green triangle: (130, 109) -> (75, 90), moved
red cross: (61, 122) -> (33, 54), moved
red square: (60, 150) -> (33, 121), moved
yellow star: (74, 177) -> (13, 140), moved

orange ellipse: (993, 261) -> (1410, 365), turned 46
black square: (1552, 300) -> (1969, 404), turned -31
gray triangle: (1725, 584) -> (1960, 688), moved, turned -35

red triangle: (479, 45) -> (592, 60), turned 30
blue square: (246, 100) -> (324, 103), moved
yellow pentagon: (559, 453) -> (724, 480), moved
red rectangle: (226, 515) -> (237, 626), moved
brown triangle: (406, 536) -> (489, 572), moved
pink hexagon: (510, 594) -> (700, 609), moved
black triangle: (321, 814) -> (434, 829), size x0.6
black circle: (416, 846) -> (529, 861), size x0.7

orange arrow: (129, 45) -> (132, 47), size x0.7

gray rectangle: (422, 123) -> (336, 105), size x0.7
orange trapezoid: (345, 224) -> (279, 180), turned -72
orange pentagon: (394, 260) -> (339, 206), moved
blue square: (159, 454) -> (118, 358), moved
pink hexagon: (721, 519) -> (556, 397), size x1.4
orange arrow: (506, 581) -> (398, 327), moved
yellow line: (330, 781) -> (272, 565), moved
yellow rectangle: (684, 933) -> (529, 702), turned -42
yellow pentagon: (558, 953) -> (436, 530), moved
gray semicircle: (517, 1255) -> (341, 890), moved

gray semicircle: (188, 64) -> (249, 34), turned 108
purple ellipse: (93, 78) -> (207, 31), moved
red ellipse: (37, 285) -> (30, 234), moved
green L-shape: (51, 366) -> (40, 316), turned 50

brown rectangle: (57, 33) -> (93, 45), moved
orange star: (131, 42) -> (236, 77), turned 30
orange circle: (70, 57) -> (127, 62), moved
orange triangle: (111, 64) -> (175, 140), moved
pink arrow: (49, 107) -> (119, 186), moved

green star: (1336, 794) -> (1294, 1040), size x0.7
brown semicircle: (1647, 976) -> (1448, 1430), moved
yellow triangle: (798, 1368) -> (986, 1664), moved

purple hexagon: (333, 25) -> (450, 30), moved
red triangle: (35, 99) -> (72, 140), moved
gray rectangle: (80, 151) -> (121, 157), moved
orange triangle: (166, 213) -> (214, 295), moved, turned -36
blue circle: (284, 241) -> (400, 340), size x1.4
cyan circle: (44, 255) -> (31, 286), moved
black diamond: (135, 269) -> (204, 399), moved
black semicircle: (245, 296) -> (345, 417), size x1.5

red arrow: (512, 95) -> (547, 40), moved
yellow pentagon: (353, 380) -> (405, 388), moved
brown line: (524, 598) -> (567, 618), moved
::::::::::
▶ _WORK INSTRUCTION_: Give again, word for word, the records from their first line to the one with "black square: (1552, 300)", and leave out all else.

▶ _RESPONSE TO THE TASK_:
green triangle: (130, 109) -> (75, 90), moved
red cross: (61, 122) -> (33, 54), moved
red square: (60, 150) -> (33, 121), moved
yellow star: (74, 177) -> (13, 140), moved

orange ellipse: (993, 261) -> (1410, 365), turned 46
black square: (1552, 300) -> (1969, 404), turned -31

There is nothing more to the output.